Would you print out every entry exactly as given?

• **Data provided**:
###

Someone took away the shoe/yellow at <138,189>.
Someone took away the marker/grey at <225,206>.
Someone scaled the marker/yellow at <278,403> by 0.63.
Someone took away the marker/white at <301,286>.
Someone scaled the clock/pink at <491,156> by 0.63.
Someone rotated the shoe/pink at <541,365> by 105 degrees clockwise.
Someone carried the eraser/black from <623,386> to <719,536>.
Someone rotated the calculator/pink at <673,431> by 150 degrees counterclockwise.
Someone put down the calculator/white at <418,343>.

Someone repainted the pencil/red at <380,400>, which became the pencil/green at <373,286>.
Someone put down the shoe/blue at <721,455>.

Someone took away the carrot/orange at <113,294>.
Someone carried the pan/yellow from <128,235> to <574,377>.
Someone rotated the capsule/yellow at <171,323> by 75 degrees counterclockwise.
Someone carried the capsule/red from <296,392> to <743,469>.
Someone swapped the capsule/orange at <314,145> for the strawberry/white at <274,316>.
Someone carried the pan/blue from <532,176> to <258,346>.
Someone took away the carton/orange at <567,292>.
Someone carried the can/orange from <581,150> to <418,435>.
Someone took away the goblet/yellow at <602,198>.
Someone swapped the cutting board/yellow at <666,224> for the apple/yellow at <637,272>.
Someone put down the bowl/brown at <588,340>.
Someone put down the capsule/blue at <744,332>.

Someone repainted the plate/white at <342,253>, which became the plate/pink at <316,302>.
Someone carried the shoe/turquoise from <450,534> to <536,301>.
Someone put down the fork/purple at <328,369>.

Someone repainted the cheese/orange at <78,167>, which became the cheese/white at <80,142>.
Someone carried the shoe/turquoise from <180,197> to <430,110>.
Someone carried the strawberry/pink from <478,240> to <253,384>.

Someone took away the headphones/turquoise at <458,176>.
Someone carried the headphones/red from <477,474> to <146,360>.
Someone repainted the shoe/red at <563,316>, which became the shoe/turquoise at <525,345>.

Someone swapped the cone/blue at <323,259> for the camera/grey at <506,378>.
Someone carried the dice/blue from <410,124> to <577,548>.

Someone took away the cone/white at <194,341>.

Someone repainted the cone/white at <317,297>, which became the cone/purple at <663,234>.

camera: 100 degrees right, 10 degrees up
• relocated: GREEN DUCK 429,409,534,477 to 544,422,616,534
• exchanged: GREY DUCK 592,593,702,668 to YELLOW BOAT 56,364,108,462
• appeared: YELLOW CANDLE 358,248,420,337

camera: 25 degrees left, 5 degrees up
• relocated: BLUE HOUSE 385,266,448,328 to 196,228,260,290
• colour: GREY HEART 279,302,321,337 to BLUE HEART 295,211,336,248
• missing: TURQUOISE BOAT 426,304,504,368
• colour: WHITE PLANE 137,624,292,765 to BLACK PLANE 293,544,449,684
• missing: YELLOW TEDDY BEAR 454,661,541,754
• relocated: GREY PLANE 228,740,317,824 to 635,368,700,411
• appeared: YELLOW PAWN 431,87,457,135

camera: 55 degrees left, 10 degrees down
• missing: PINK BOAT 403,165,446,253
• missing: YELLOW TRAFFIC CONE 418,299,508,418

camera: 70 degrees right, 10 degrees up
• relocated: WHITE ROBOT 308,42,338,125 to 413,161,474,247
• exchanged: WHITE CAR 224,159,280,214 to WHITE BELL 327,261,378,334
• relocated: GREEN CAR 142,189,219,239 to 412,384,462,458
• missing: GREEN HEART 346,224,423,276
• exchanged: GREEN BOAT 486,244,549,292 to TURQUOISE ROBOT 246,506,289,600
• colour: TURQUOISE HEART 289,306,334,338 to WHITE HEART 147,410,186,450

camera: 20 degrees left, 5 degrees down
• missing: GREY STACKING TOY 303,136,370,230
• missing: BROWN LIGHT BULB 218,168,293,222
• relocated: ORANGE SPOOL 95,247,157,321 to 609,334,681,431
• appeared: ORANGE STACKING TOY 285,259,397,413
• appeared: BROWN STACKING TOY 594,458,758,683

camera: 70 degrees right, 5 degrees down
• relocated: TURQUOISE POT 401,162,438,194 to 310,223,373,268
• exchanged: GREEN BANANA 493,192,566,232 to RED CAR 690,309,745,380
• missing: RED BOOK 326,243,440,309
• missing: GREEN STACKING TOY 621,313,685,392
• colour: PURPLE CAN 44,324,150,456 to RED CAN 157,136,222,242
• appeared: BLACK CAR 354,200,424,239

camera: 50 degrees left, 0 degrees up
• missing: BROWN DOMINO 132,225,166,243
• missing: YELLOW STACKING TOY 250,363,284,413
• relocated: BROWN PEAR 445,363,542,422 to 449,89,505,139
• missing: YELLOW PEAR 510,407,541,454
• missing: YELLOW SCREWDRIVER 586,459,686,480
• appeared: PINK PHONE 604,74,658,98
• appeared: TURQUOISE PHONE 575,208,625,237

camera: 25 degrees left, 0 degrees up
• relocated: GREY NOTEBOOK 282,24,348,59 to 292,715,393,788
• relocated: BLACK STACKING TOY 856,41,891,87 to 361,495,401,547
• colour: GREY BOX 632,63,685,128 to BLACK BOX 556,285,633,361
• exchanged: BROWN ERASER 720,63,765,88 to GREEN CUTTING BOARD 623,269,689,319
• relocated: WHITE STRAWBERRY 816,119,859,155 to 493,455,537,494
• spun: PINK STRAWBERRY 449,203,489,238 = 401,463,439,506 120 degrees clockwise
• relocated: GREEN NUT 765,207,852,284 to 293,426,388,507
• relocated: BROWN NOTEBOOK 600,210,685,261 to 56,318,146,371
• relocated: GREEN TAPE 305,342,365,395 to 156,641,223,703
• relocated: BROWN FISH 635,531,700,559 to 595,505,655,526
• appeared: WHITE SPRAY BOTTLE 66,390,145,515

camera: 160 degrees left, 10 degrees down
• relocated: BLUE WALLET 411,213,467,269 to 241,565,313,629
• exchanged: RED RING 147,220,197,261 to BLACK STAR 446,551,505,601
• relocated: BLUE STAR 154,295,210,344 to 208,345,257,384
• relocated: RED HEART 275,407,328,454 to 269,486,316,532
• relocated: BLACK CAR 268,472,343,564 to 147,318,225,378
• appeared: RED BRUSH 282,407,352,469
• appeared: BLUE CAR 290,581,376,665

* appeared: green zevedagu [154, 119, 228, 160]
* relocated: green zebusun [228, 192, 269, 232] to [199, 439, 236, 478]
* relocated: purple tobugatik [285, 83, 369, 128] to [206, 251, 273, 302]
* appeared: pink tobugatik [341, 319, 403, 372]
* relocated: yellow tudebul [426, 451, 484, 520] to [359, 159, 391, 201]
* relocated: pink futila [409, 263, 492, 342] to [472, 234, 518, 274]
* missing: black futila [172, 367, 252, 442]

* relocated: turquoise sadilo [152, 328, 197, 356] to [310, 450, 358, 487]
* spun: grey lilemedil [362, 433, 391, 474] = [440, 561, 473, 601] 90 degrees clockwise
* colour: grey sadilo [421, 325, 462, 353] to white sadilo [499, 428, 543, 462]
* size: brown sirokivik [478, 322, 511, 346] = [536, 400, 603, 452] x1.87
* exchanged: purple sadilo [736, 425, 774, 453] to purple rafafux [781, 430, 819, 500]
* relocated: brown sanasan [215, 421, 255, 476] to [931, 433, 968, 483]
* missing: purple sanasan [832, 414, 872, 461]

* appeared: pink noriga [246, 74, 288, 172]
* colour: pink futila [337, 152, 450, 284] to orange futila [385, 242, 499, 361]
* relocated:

###

• **Expected answer**:
Someone took away the shoe/yellow at <138,189>.
Someone took away the marker/grey at <225,206>.
Someone scaled the marker/yellow at <278,403> by 0.63.
Someone took away the marker/white at <301,286>.
Someone scaled the clock/pink at <491,156> by 0.63.
Someone rotated the shoe/pink at <541,365> by 105 degrees clockwise.
Someone carried the eraser/black from <623,386> to <719,536>.
Someone rotated the calculator/pink at <673,431> by 150 degrees counterclockwise.
Someone put down the calculator/white at <418,343>.

Someone repainted the pencil/red at <380,400>, which became the pencil/green at <373,286>.
Someone put down the shoe/blue at <721,455>.

Someone took away the carrot/orange at <113,294>.
Someone carried the pan/yellow from <128,235> to <574,377>.
Someone rotated the capsule/yellow at <171,323> by 75 degrees counterclockwise.
Someone carried the capsule/red from <296,392> to <743,469>.
Someone swapped the capsule/orange at <314,145> for the strawberry/white at <274,316>.
Someone carried the pan/blue from <532,176> to <258,346>.
Someone took away the carton/orange at <567,292>.
Someone carried the can/orange from <581,150> to <418,435>.
Someone took away the goblet/yellow at <602,198>.
Someone swapped the cutting board/yellow at <666,224> for the apple/yellow at <637,272>.
Someone put down the bowl/brown at <588,340>.
Someone put down the capsule/blue at <744,332>.

Someone repainted the plate/white at <342,253>, which became the plate/pink at <316,302>.
Someone carried the shoe/turquoise from <450,534> to <536,301>.
Someone put down the fork/purple at <328,369>.

Someone repainted the cheese/orange at <78,167>, which became the cheese/white at <80,142>.
Someone carried the shoe/turquoise from <180,197> to <430,110>.
Someone carried the strawberry/pink from <478,240> to <253,384>.

Someone took away the headphones/turquoise at <458,176>.
Someone carried the headphones/red from <477,474> to <146,360>.
Someone repainted the shoe/red at <563,316>, which became the shoe/turquoise at <525,345>.

Someone swapped the cone/blue at <323,259> for the camera/grey at <506,378>.
Someone carried the dice/blue from <410,124> to <577,548>.

Someone took away the cone/white at <194,341>.

Someone repainted the cone/white at <317,297>, which became the cone/purple at <663,234>.

camera: 100 degrees right, 10 degrees up
• relocated: GREEN DUCK 429,409,534,477 to 544,422,616,534
• exchanged: GREY DUCK 592,593,702,668 to YELLOW BOAT 56,364,108,462
• appeared: YELLOW CANDLE 358,248,420,337

camera: 25 degrees left, 5 degrees up
• relocated: BLUE HOUSE 385,266,448,328 to 196,228,260,290
• colour: GREY HEART 279,302,321,337 to BLUE HEART 295,211,336,248
• missing: TURQUOISE BOAT 426,304,504,368
• colour: WHITE PLANE 137,624,292,765 to BLACK PLANE 293,544,449,684
• missing: YELLOW TEDDY BEAR 454,661,541,754
• relocated: GREY PLANE 228,740,317,824 to 635,368,700,411
• appeared: YELLOW PAWN 431,87,457,135

camera: 55 degrees left, 10 degrees down
• missing: PINK BOAT 403,165,446,253
• missing: YELLOW TRAFFIC CONE 418,299,508,418

camera: 70 degrees right, 10 degrees up
• relocated: WHITE ROBOT 308,42,338,125 to 413,161,474,247
• exchanged: WHITE CAR 224,159,280,214 to WHITE BELL 327,261,378,334
• relocated: GREEN CAR 142,189,219,239 to 412,384,462,458
• missing: GREEN HEART 346,224,423,276
• exchanged: GREEN BOAT 486,244,549,292 to TURQUOISE ROBOT 246,506,289,600
• colour: TURQUOISE HEART 289,306,334,338 to WHITE HEART 147,410,186,450

camera: 20 degrees left, 5 degrees down
• missing: GREY STACKING TOY 303,136,370,230
• missing: BROWN LIGHT BULB 218,168,293,222
• relocated: ORANGE SPOOL 95,247,157,321 to 609,334,681,431
• appeared: ORANGE STACKING TOY 285,259,397,413
• appeared: BROWN STACKING TOY 594,458,758,683

camera: 70 degrees right, 5 degrees down
• relocated: TURQUOISE POT 401,162,438,194 to 310,223,373,268
• exchanged: GREEN BANANA 493,192,566,232 to RED CAR 690,309,745,380
• missing: RED BOOK 326,243,440,309
• missing: GREEN STACKING TOY 621,313,685,392
• colour: PURPLE CAN 44,324,150,456 to RED CAN 157,136,222,242
• appeared: BLACK CAR 354,200,424,239

camera: 50 degrees left, 0 degrees up
• missing: BROWN DOMINO 132,225,166,243
• missing: YELLOW STACKING TOY 250,363,284,413
• relocated: BROWN PEAR 445,363,542,422 to 449,89,505,139
• missing: YELLOW PEAR 510,407,541,454
• missing: YELLOW SCREWDRIVER 586,459,686,480
• appeared: PINK PHONE 604,74,658,98
• appeared: TURQUOISE PHONE 575,208,625,237

camera: 25 degrees left, 0 degrees up
• relocated: GREY NOTEBOOK 282,24,348,59 to 292,715,393,788
• relocated: BLACK STACKING TOY 856,41,891,87 to 361,495,401,547
• colour: GREY BOX 632,63,685,128 to BLACK BOX 556,285,633,361
• exchanged: BROWN ERASER 720,63,765,88 to GREEN CUTTING BOARD 623,269,689,319
• relocated: WHITE STRAWBERRY 816,119,859,155 to 493,455,537,494
• spun: PINK STRAWBERRY 449,203,489,238 = 401,463,439,506 120 degrees clockwise
• relocated: GREEN NUT 765,207,852,284 to 293,426,388,507
• relocated: BROWN NOTEBOOK 600,210,685,261 to 56,318,146,371
• relocated: GREEN TAPE 305,342,365,395 to 156,641,223,703
• relocated: BROWN FISH 635,531,700,559 to 595,505,655,526
• appeared: WHITE SPRAY BOTTLE 66,390,145,515

camera: 160 degrees left, 10 degrees down
• relocated: BLUE WALLET 411,213,467,269 to 241,565,313,629
• exchanged: RED RING 147,220,197,261 to BLACK STAR 446,551,505,601
• relocated: BLUE STAR 154,295,210,344 to 208,345,257,384
• relocated: RED HEART 275,407,328,454 to 269,486,316,532
• relocated: BLACK CAR 268,472,343,564 to 147,318,225,378
• appeared: RED BRUSH 282,407,352,469
• appeared: BLUE CAR 290,581,376,665

* appeared: green zevedagu [154, 119, 228, 160]
* relocated: green zebusun [228, 192, 269, 232] to [199, 439, 236, 478]
* relocated: purple tobugatik [285, 83, 369, 128] to [206, 251, 273, 302]
* appeared: pink tobugatik [341, 319, 403, 372]
* relocated: yellow tudebul [426, 451, 484, 520] to [359, 159, 391, 201]
* relocated: pink futila [409, 263, 492, 342] to [472, 234, 518, 274]
* missing: black futila [172, 367, 252, 442]

* relocated: turquoise sadilo [152, 328, 197, 356] to [310, 450, 358, 487]
* spun: grey lilemedil [362, 433, 391, 474] = [440, 561, 473, 601] 90 degrees clockwise
* colour: grey sadilo [421, 325, 462, 353] to white sadilo [499, 428, 543, 462]
* size: brown sirokivik [478, 322, 511, 346] = [536, 400, 603, 452] x1.87
* exchanged: purple sadilo [736, 425, 774, 453] to purple rafafux [781, 430, 819, 500]
* relocated: brown sanasan [215, 421, 255, 476] to [931, 433, 968, 483]
* missing: purple sanasan [832, 414, 872, 461]

* appeared: pink noriga [246, 74, 288, 172]
* colour: pink futila [337, 152, 450, 284] to orange futila [385, 242, 499, 361]
* relocated:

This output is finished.